▶ _Given records_:
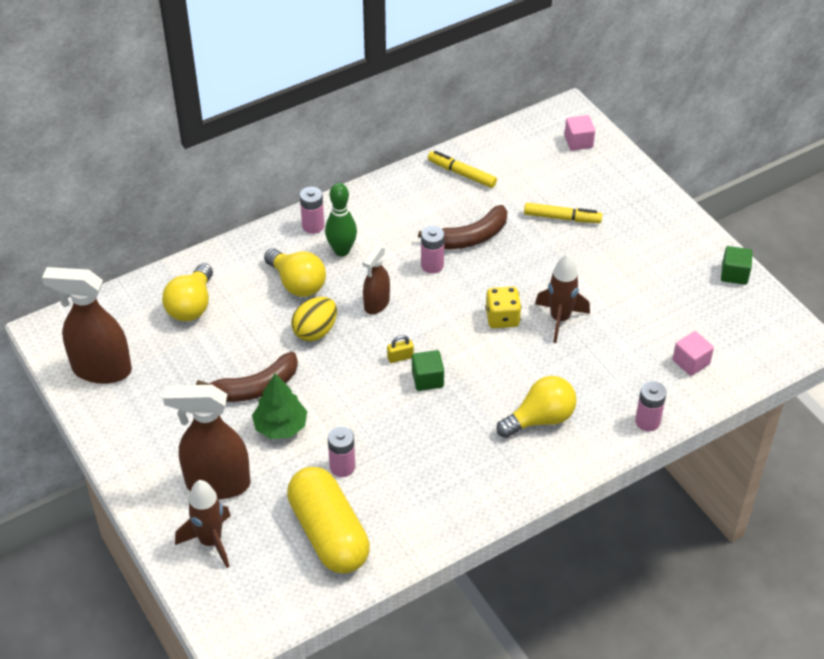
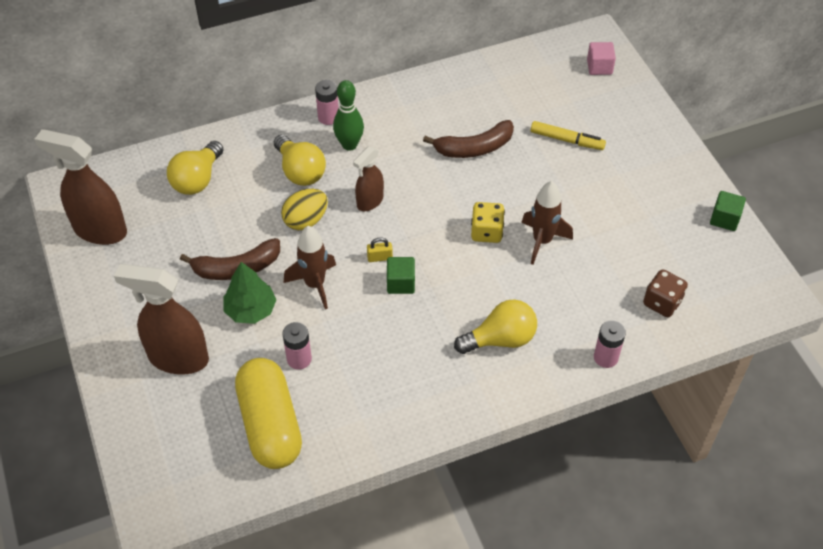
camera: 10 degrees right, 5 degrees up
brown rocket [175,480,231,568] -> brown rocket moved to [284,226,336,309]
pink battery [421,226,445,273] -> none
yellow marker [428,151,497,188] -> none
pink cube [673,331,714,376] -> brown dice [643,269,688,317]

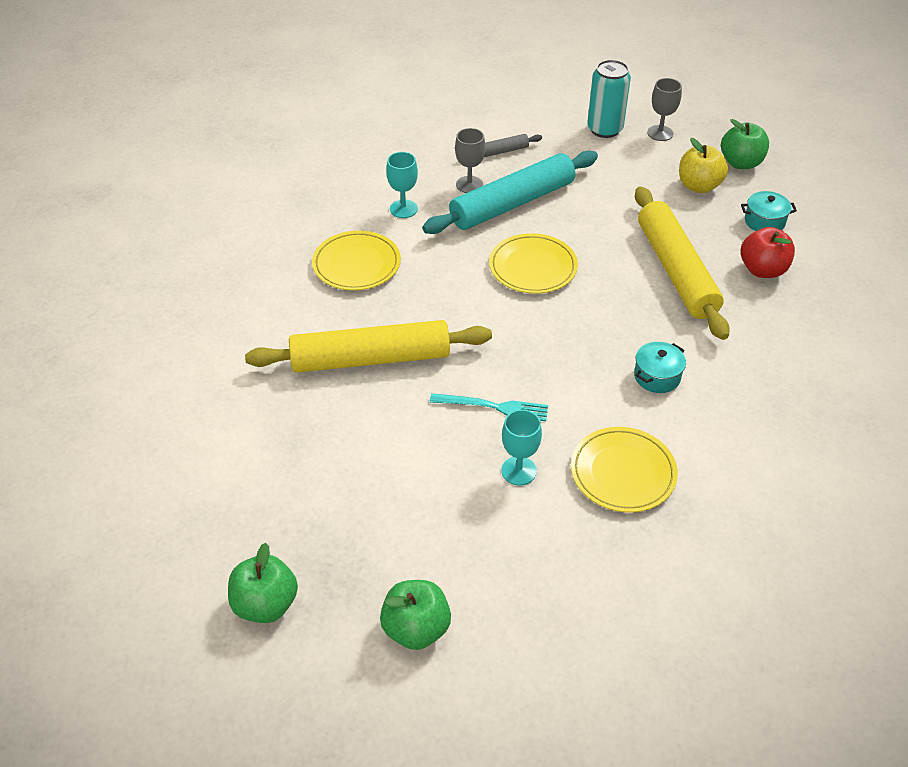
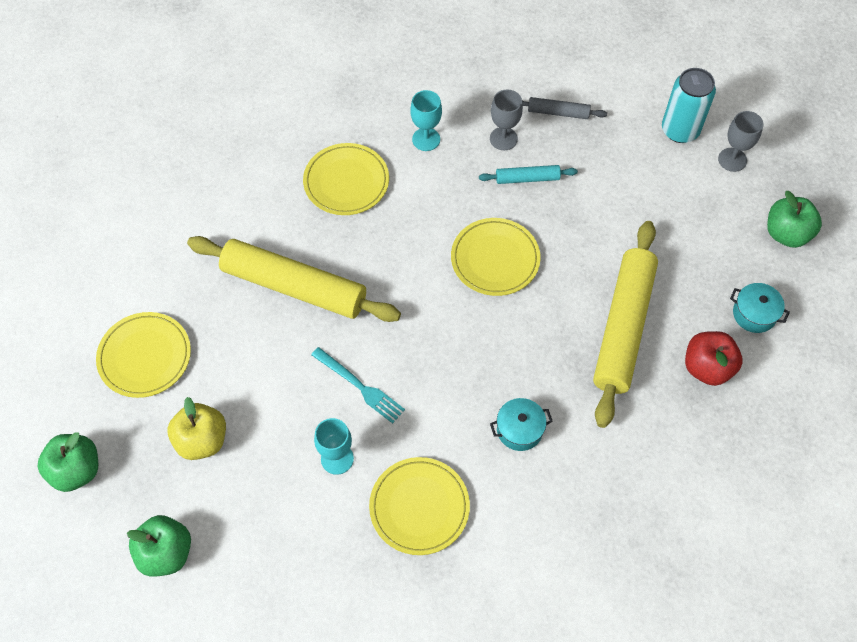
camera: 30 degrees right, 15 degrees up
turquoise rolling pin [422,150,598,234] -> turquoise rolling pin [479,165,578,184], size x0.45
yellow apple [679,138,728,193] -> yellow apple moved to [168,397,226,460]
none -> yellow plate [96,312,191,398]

==

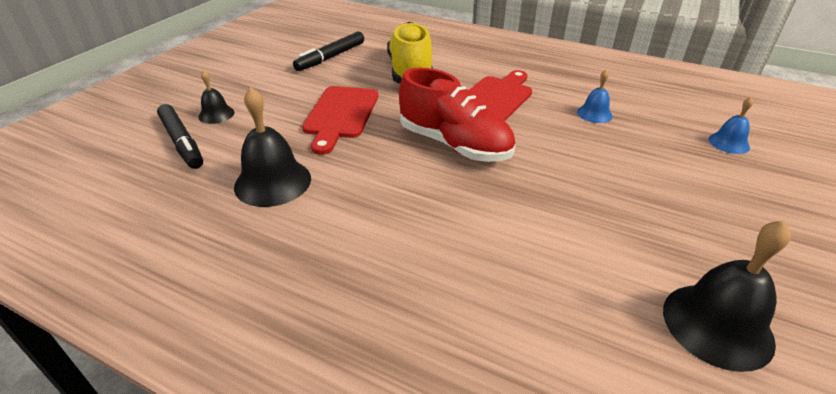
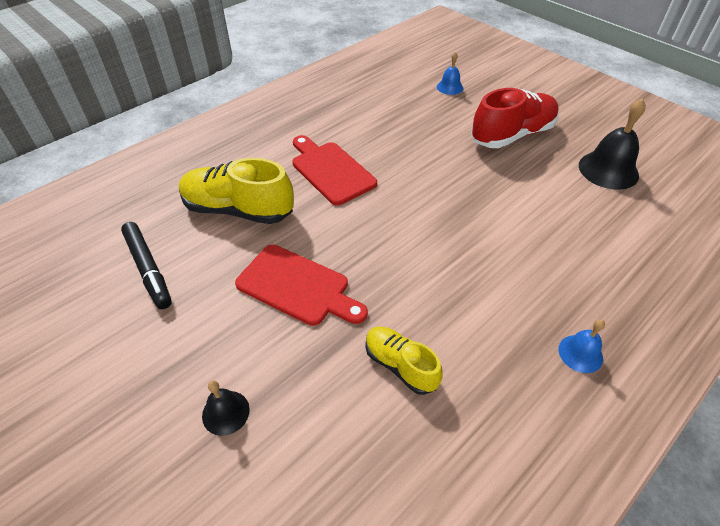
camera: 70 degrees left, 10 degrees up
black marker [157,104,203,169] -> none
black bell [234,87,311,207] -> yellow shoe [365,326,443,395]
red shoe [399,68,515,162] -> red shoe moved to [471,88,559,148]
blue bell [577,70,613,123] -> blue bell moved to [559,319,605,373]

▶ _How to complete this task_:
For this exercise, reproduce exactly the lines of the records above from the one with "camera: 10 degrees right, 5 degrees up" up to and including the one with "none -> yellow plate [96,312,191,398]", without pictures.

▶ _Output for this task_:
camera: 10 degrees right, 5 degrees up
brown rocket [175,480,231,568] -> brown rocket moved to [284,226,336,309]
pink battery [421,226,445,273] -> none
yellow marker [428,151,497,188] -> none
pink cube [673,331,714,376] -> brown dice [643,269,688,317]

camera: 30 degrees right, 15 degrees up
turquoise rolling pin [422,150,598,234] -> turquoise rolling pin [479,165,578,184], size x0.45
yellow apple [679,138,728,193] -> yellow apple moved to [168,397,226,460]
none -> yellow plate [96,312,191,398]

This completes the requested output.